**YOUR OBJECTIVE**.
In the data that follows, every line containing the word "green" should be returned.

Segment Open

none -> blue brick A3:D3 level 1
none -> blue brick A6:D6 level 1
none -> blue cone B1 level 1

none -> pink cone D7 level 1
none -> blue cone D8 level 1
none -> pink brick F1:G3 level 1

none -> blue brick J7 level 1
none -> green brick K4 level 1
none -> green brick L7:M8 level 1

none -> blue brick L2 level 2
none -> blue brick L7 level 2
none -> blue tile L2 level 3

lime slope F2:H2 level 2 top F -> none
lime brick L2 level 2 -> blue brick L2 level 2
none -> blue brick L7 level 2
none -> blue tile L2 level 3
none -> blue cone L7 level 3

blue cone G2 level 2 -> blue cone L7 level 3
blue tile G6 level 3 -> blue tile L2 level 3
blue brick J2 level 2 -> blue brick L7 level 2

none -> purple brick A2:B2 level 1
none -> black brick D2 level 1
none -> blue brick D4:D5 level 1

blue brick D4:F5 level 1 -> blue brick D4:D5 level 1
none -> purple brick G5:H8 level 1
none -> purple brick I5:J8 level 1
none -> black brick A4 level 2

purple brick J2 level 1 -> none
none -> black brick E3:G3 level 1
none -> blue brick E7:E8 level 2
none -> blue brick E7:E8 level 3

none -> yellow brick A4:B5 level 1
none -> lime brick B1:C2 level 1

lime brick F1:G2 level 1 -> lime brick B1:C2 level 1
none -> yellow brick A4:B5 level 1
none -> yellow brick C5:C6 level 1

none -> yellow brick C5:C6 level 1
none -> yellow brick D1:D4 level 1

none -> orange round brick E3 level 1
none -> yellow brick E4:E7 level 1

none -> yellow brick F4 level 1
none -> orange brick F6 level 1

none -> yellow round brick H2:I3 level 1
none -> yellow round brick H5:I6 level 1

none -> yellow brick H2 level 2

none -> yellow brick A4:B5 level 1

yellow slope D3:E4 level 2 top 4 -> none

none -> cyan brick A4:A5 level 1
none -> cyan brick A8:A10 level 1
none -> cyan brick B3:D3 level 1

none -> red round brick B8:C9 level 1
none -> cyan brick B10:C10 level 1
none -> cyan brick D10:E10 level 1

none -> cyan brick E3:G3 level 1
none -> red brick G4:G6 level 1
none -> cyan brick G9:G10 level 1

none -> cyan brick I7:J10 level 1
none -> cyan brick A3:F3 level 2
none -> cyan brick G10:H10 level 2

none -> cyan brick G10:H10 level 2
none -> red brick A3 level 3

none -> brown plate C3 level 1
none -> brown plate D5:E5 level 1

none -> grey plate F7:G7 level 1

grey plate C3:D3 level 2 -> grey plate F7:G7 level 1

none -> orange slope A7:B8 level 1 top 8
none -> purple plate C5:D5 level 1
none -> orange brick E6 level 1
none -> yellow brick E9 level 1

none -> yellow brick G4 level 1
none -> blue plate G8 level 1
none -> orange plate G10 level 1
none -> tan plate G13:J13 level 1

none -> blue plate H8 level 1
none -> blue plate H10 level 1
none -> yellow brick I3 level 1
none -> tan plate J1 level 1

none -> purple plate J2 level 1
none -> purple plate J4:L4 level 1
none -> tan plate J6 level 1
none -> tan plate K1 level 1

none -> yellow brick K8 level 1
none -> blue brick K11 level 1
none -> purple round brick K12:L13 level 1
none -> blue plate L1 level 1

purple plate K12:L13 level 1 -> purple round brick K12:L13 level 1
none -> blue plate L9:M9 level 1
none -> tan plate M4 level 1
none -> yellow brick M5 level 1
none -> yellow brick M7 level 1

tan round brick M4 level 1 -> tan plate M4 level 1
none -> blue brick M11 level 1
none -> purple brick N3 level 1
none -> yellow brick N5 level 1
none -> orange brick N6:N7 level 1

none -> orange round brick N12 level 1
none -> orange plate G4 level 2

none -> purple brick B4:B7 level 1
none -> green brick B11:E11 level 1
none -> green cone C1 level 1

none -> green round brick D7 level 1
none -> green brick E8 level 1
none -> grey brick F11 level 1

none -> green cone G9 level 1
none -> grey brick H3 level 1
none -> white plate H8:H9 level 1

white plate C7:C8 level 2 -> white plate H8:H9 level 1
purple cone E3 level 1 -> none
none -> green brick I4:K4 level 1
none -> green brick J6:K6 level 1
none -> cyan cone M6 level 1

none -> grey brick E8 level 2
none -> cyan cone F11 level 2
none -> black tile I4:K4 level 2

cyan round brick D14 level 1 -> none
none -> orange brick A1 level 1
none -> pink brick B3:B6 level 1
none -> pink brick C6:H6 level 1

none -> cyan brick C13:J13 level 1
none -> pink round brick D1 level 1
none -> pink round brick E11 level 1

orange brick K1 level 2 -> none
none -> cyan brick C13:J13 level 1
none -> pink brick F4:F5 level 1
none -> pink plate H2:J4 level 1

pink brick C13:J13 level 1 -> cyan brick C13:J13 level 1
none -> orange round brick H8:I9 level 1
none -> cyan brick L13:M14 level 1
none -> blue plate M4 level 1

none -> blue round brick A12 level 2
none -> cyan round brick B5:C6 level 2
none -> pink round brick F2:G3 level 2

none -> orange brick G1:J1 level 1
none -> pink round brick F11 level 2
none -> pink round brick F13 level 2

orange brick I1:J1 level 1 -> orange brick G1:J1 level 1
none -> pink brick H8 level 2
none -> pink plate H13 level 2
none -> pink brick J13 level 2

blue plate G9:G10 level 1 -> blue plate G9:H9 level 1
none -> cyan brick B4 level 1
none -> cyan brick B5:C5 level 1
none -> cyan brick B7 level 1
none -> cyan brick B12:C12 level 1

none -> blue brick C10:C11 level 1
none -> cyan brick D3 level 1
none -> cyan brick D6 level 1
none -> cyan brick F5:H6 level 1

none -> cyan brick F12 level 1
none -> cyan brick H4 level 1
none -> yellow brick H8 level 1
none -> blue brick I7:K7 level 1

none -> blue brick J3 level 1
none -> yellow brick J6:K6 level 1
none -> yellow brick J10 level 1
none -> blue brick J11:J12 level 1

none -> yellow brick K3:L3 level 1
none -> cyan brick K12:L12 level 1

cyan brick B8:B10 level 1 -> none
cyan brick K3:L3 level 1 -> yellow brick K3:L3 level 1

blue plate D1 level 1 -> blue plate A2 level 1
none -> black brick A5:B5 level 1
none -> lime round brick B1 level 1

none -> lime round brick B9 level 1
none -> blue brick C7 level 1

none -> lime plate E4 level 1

Segment Closed

**OUTPUT OF THE TASK**.
none -> green brick K4 level 1
none -> green brick L7:M8 level 1
none -> green brick B11:E11 level 1
none -> green cone C1 level 1
none -> green round brick D7 level 1
none -> green brick E8 level 1
none -> green cone G9 level 1
none -> green brick I4:K4 level 1
none -> green brick J6:K6 level 1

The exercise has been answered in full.